:: Required action ::
In full and exactly, please return the records, but keep out the pictures.

============================================================

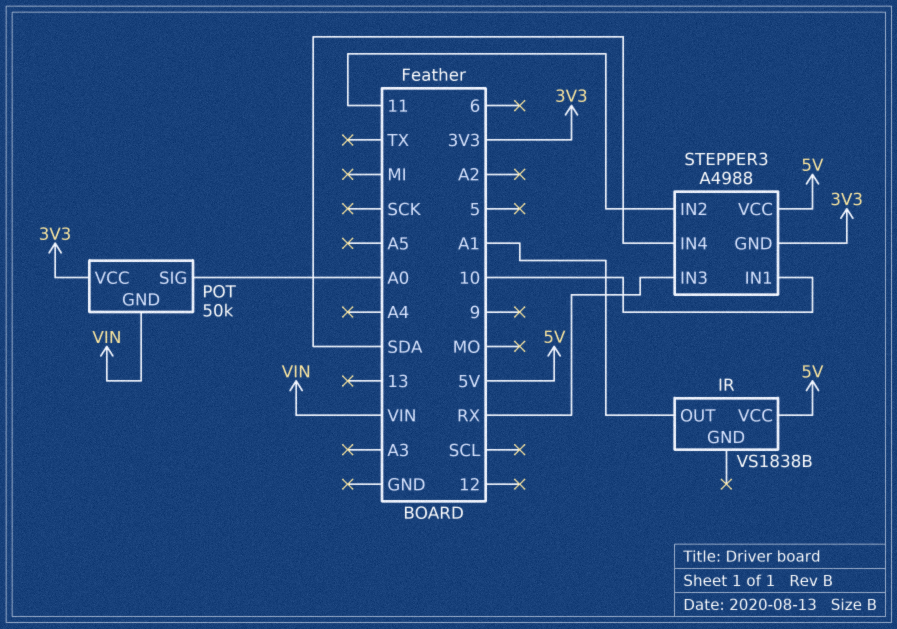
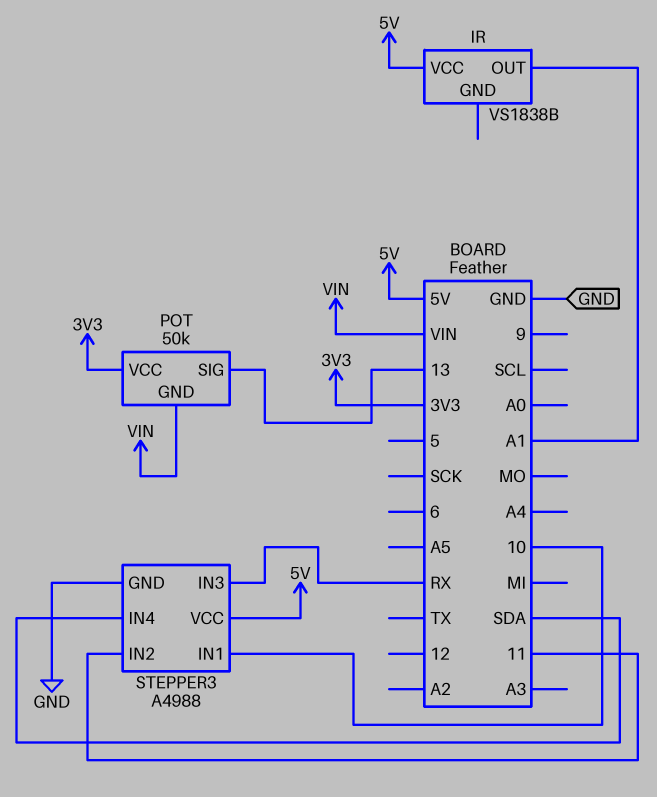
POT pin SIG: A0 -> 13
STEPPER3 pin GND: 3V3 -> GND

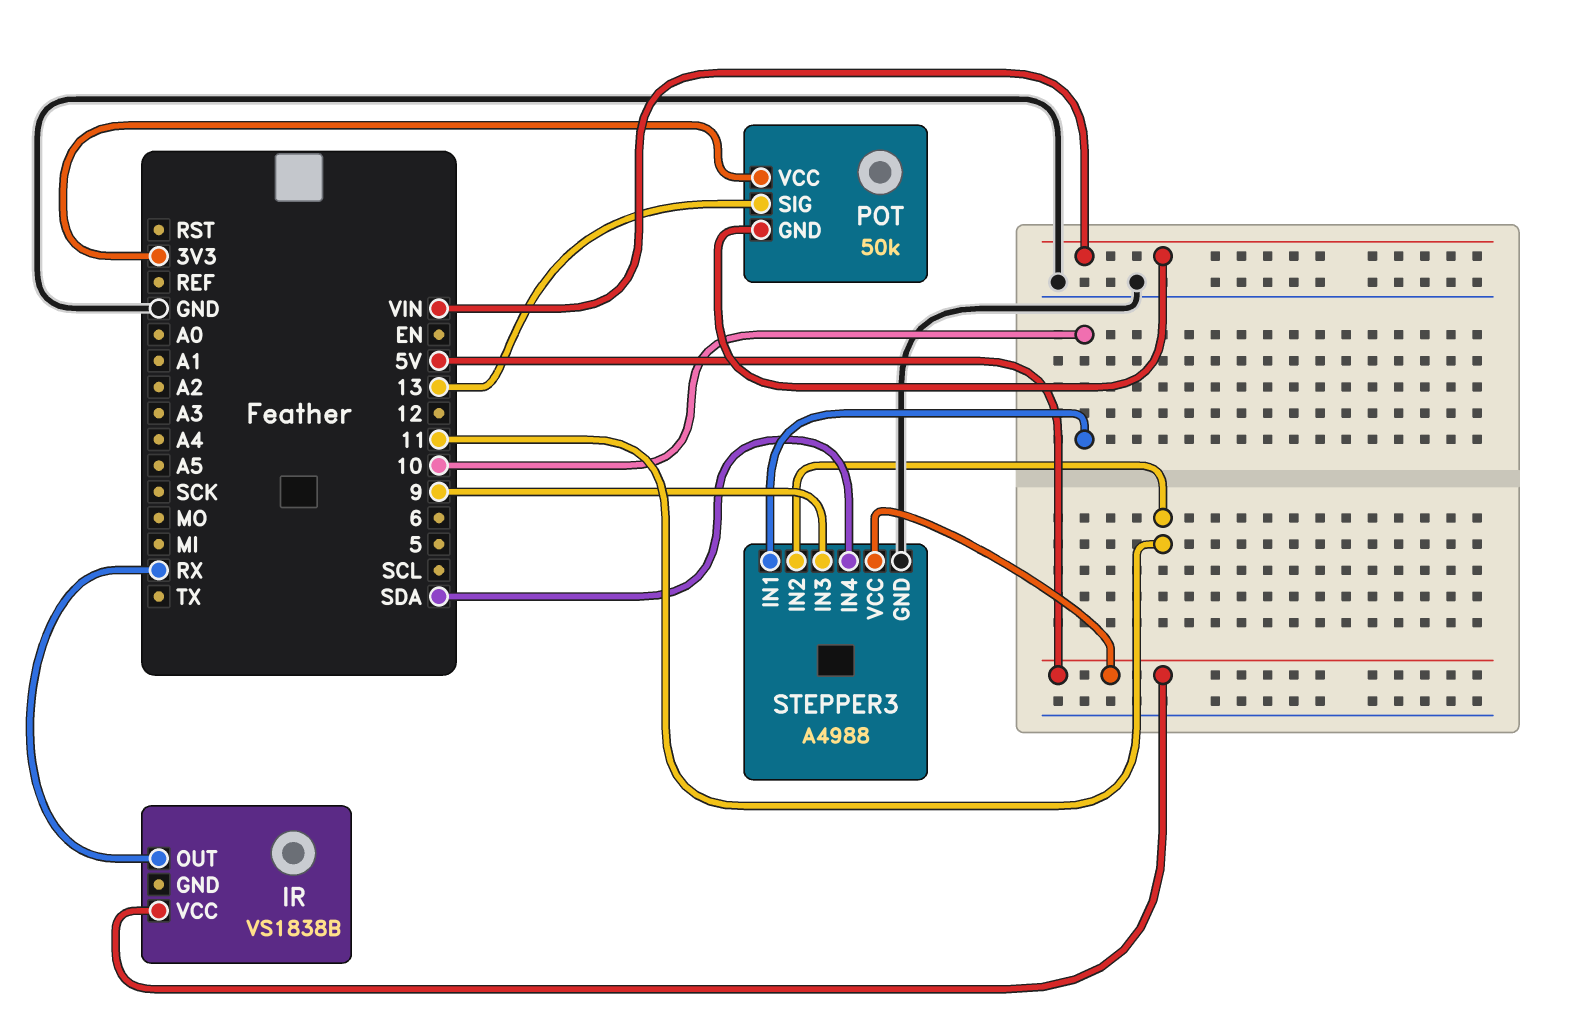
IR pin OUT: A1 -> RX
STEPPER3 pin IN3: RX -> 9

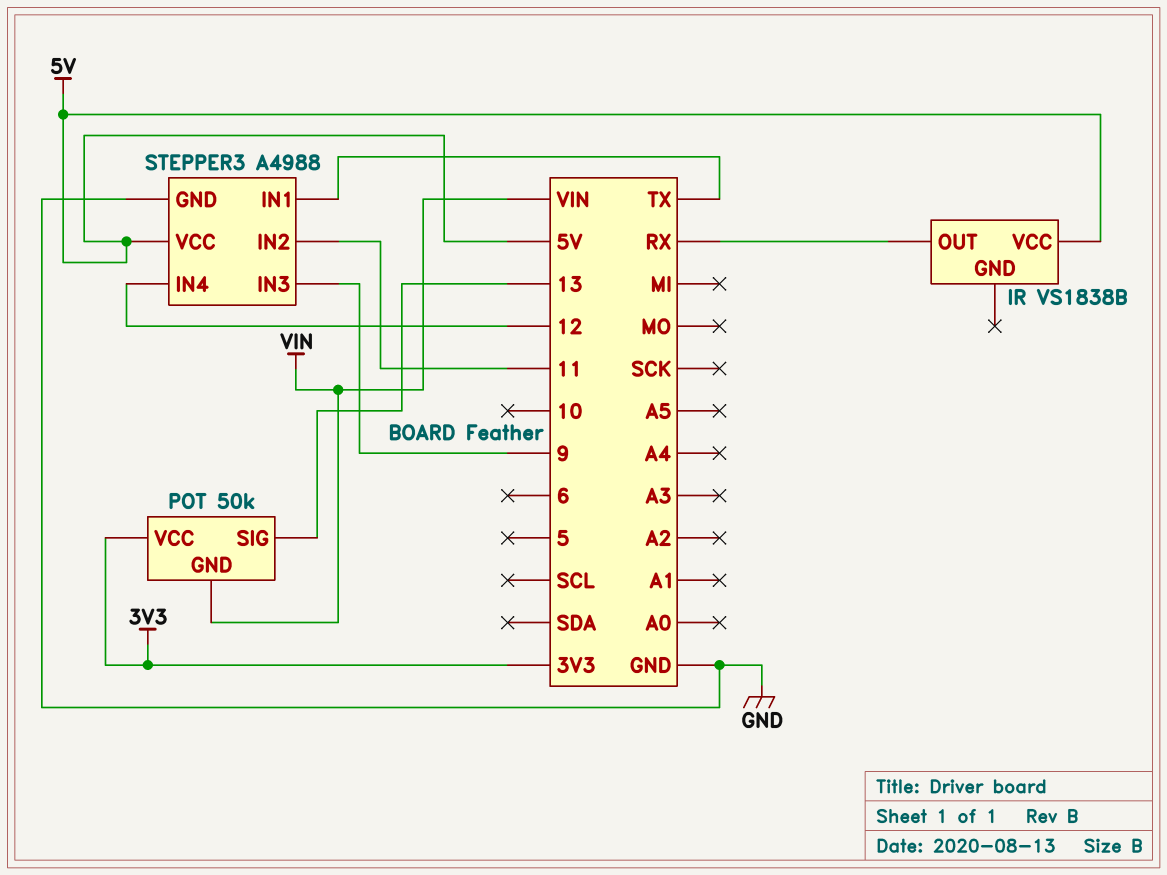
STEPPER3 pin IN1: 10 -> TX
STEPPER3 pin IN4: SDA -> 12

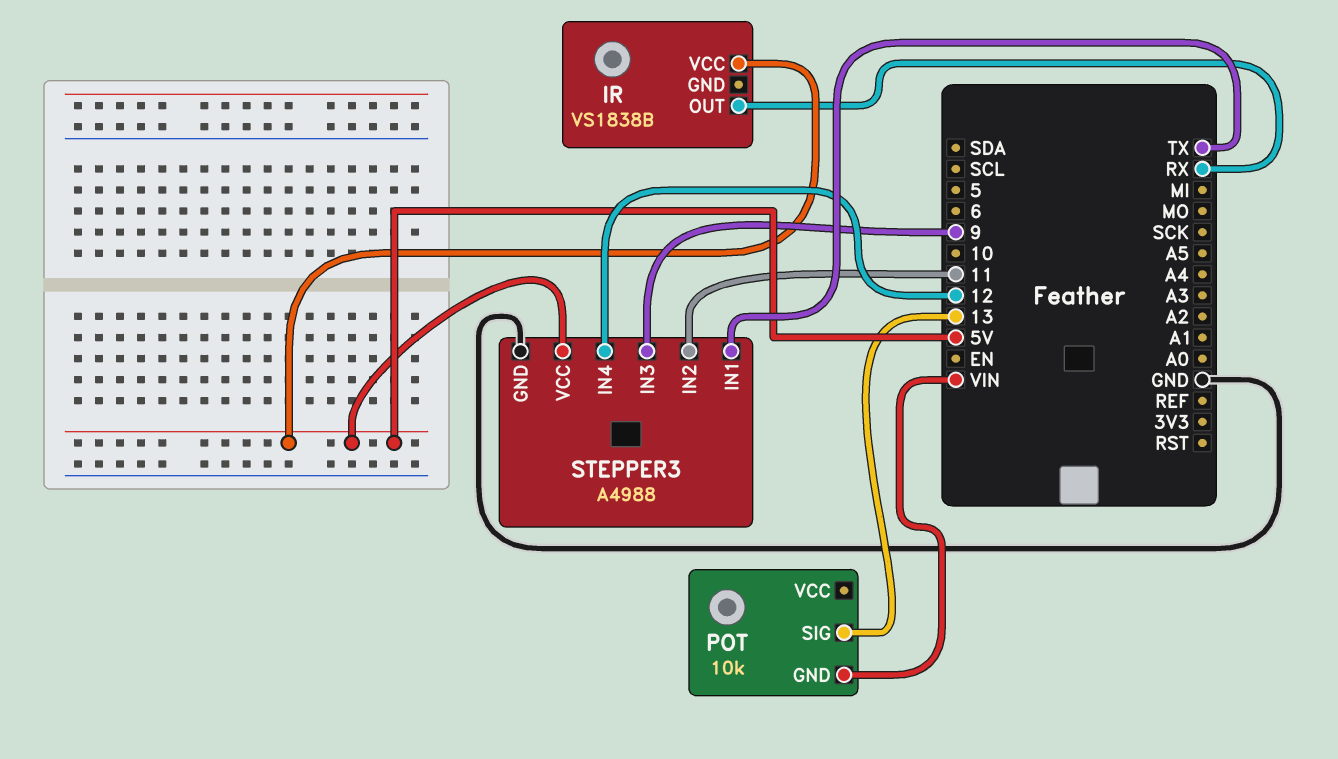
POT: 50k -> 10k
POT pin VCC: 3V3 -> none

============================================================

:: Reply ::
POT pin SIG: A0 -> 13
STEPPER3 pin GND: 3V3 -> GND

IR pin OUT: A1 -> RX
STEPPER3 pin IN3: RX -> 9

STEPPER3 pin IN1: 10 -> TX
STEPPER3 pin IN4: SDA -> 12

POT: 50k -> 10k
POT pin VCC: 3V3 -> none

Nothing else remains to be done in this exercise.